Recorded data:
= Beginning of Section =
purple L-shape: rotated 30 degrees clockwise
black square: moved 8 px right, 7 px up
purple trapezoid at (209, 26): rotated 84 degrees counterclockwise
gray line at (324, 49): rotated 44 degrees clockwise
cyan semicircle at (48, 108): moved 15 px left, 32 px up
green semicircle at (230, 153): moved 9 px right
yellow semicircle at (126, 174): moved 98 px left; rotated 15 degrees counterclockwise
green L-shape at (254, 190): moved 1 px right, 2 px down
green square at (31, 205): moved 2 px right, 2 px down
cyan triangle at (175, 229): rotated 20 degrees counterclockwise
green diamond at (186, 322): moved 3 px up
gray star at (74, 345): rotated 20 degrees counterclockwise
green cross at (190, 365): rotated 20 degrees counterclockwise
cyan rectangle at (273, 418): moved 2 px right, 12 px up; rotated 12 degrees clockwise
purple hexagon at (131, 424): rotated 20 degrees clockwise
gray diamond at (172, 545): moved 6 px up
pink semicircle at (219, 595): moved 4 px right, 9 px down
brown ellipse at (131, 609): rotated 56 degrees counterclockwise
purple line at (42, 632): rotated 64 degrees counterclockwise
= End of Section =
Directions: Each line that includes the word "purple" counts once; report how many such lines the entries have, and nothing else.

Task answer: 4